— INSTRUCTIONS TO FOLLOW —
Determine how many lines of this material contain "DGND". Give only the number.

— SUPPLIED RECORDS —
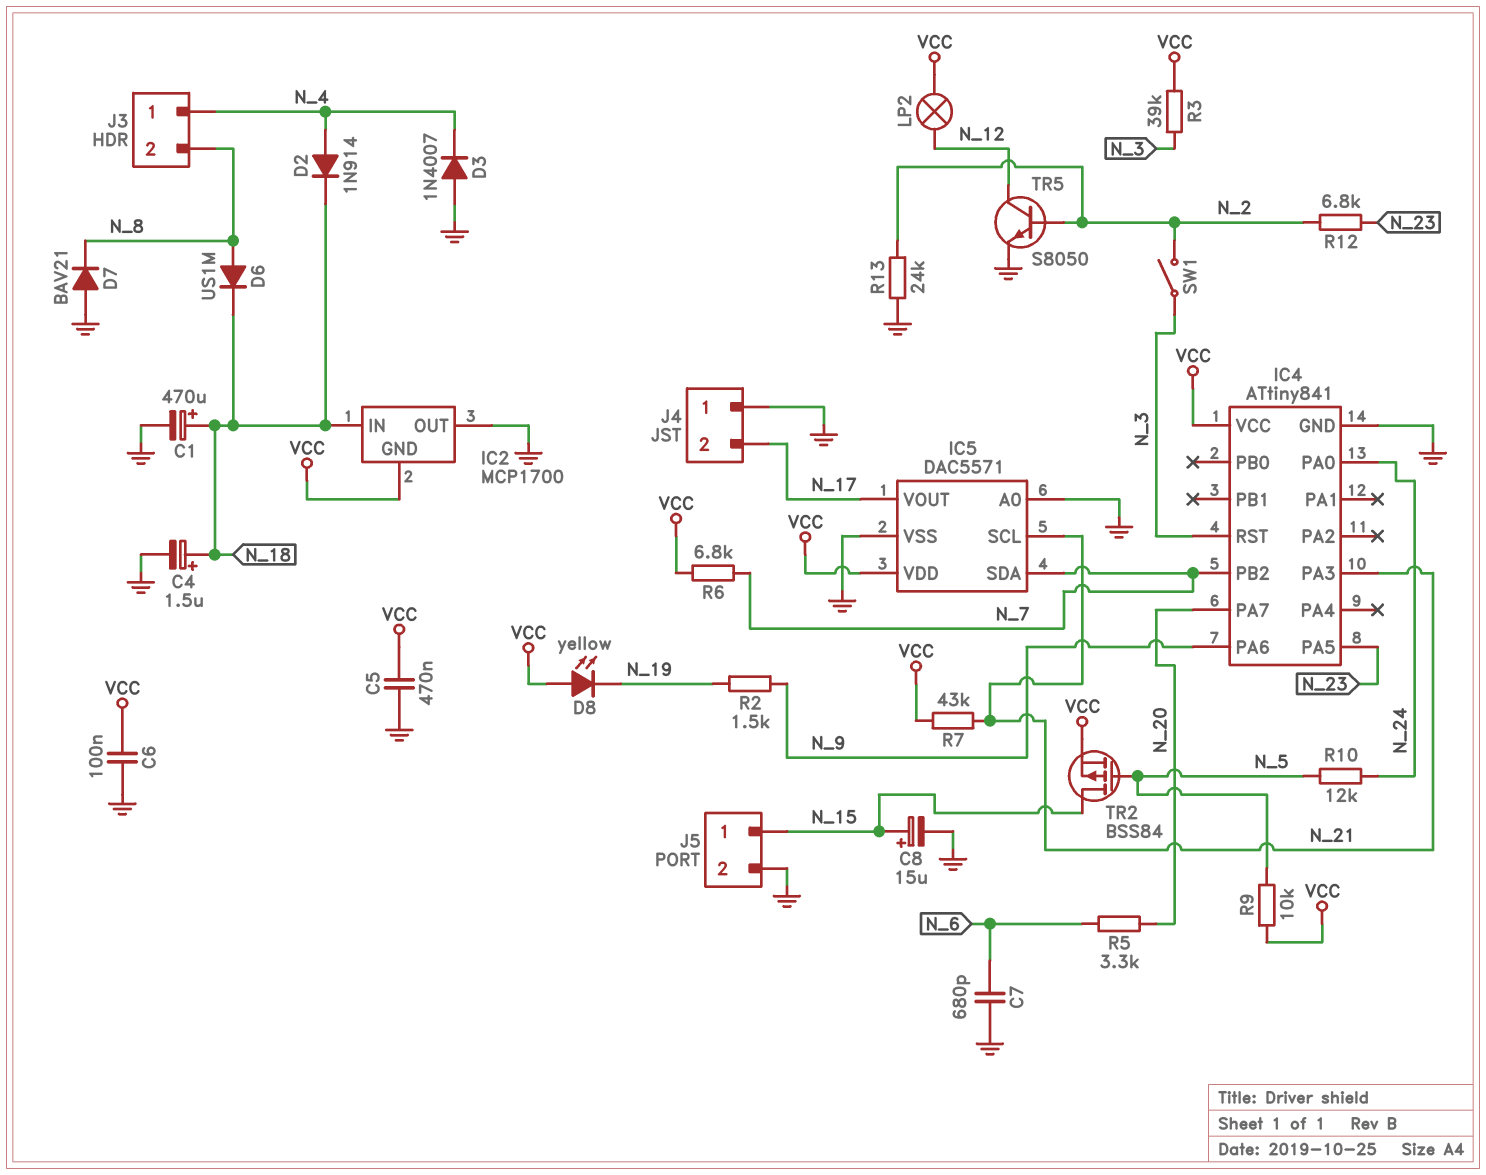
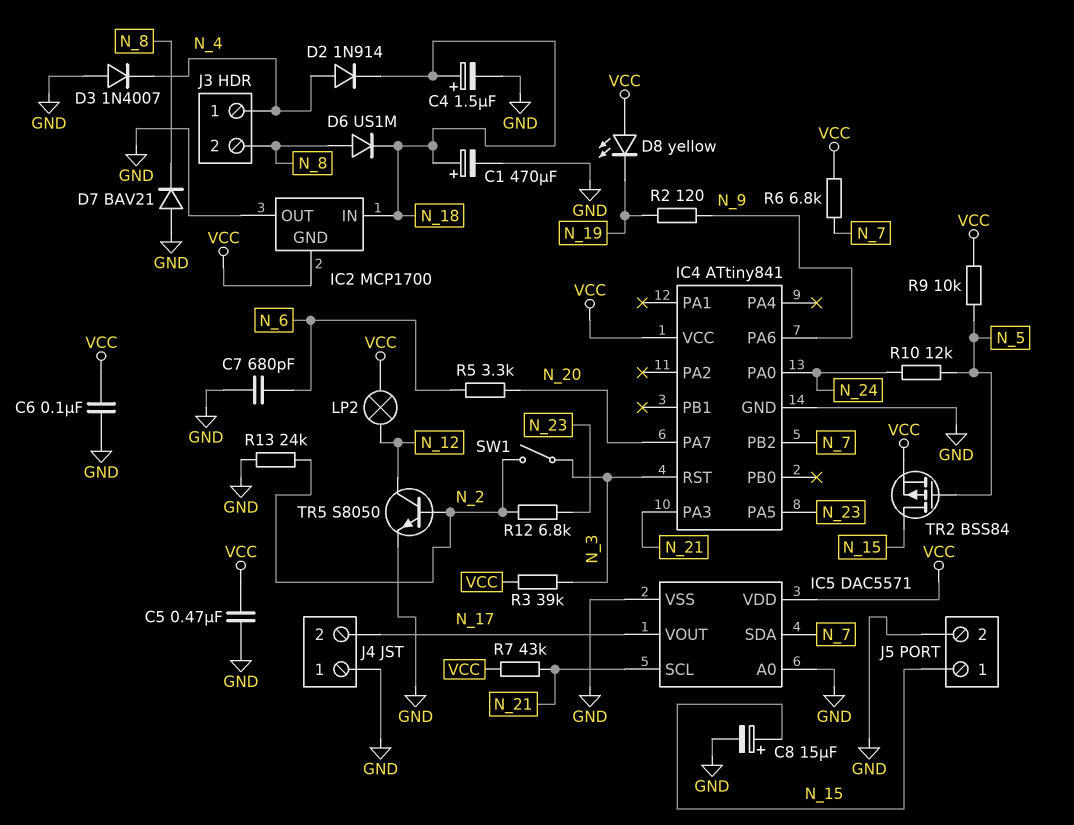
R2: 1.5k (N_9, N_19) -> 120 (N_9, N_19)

==

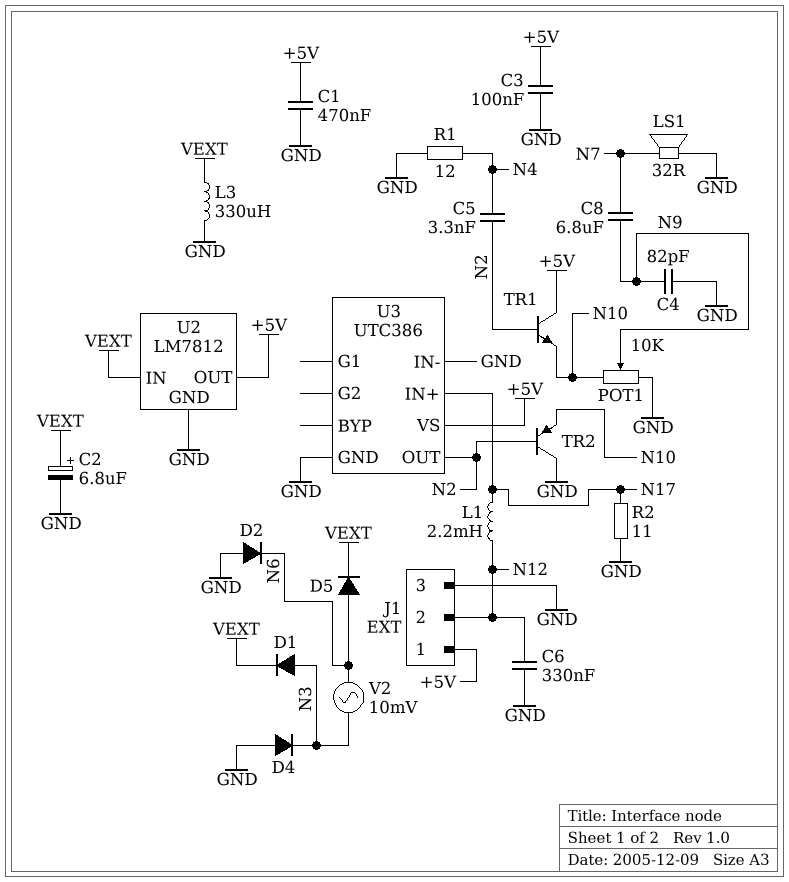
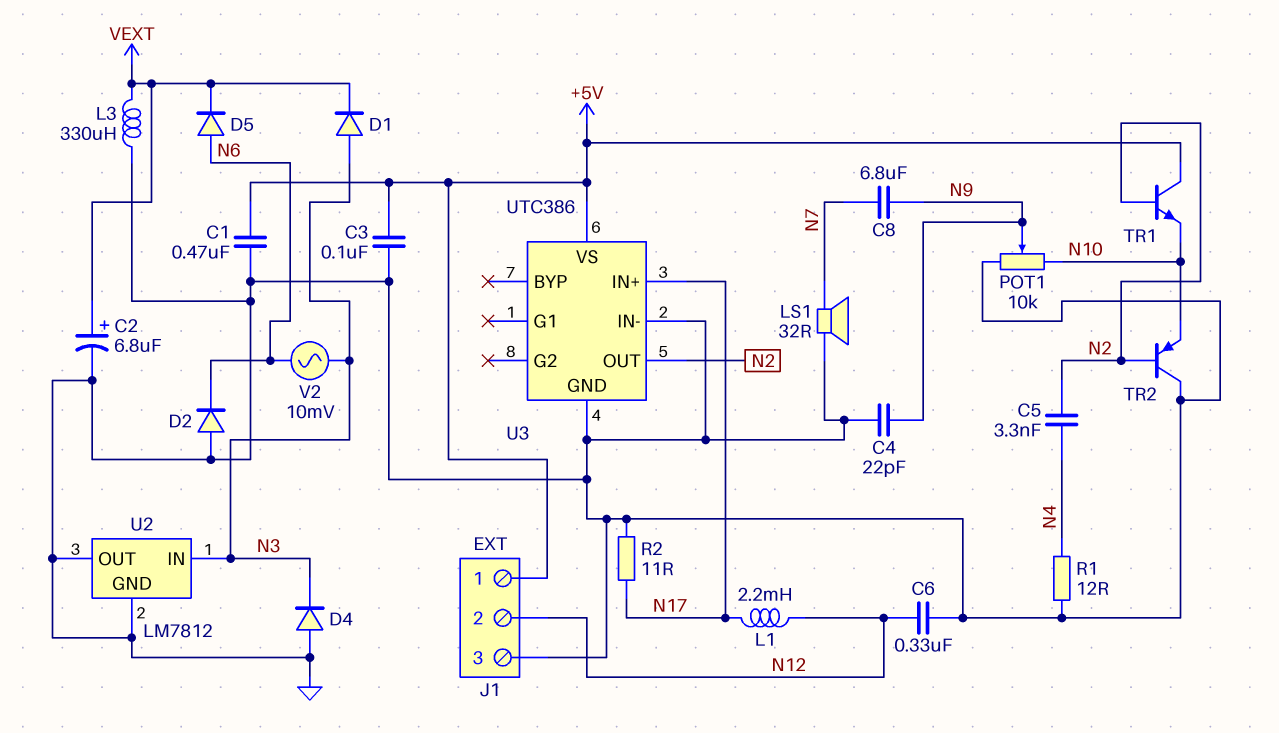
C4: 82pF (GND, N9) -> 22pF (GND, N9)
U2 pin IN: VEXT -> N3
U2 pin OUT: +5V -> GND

* * *

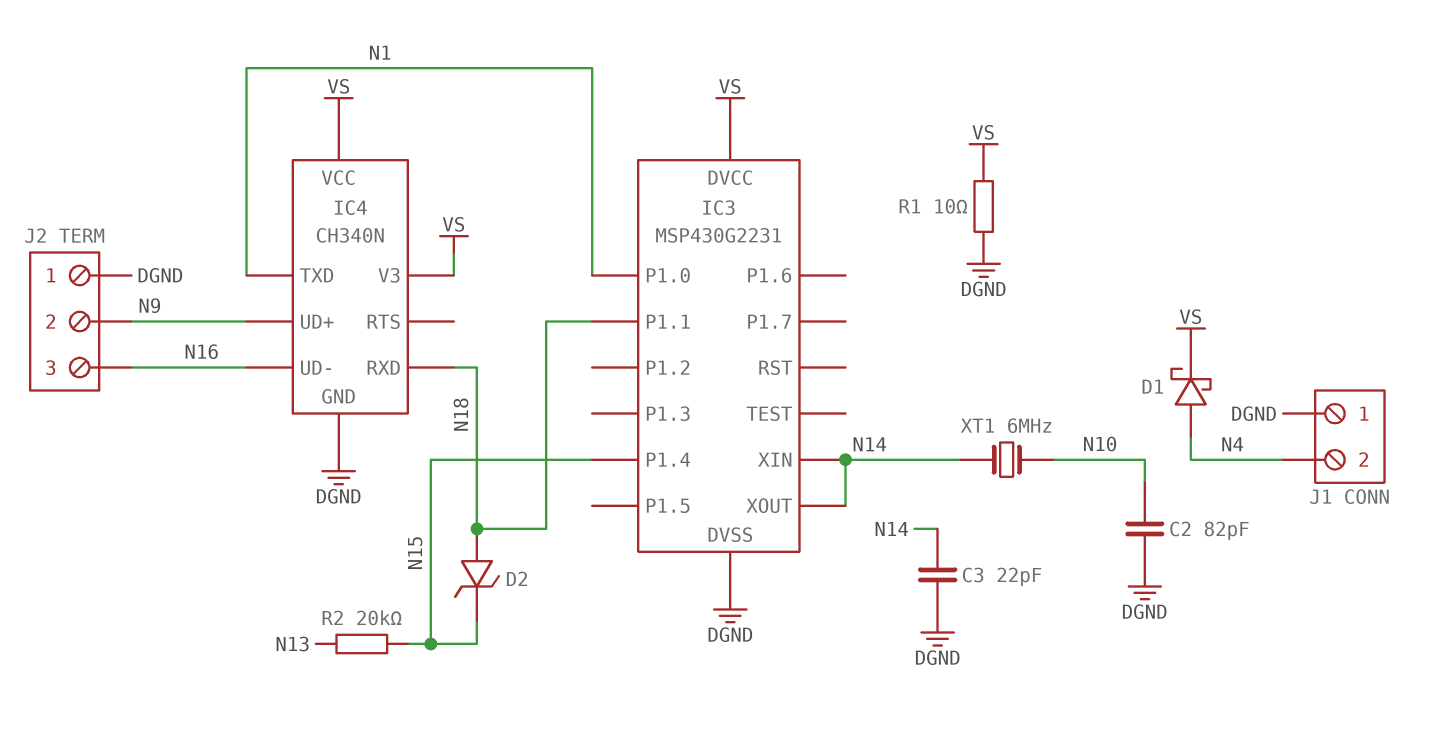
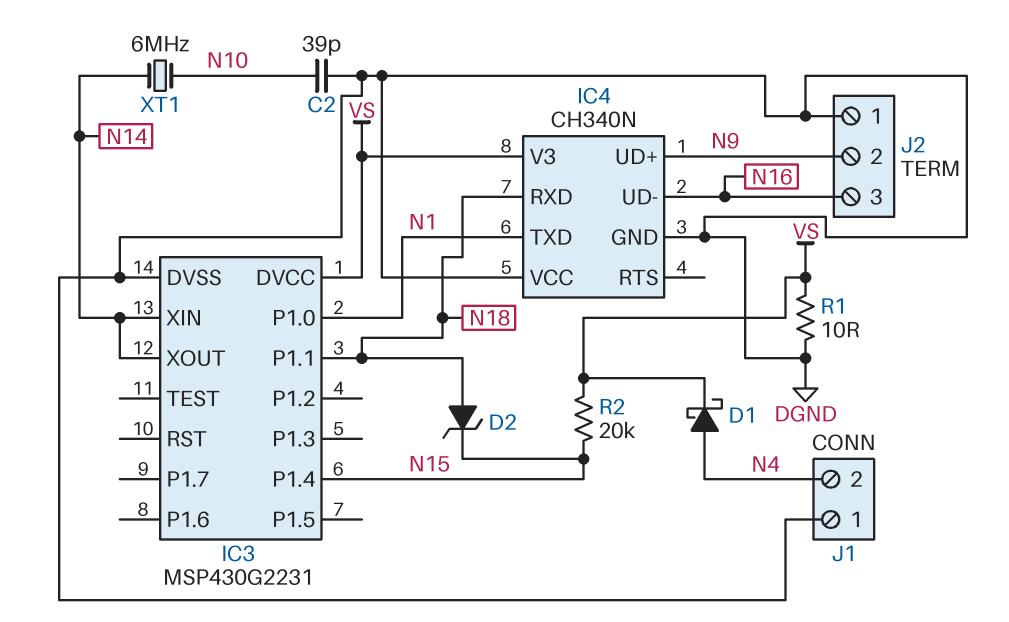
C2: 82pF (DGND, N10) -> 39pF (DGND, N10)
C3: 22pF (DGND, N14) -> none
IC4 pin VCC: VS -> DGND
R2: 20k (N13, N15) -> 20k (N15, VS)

— YOUR SOLUTION —
3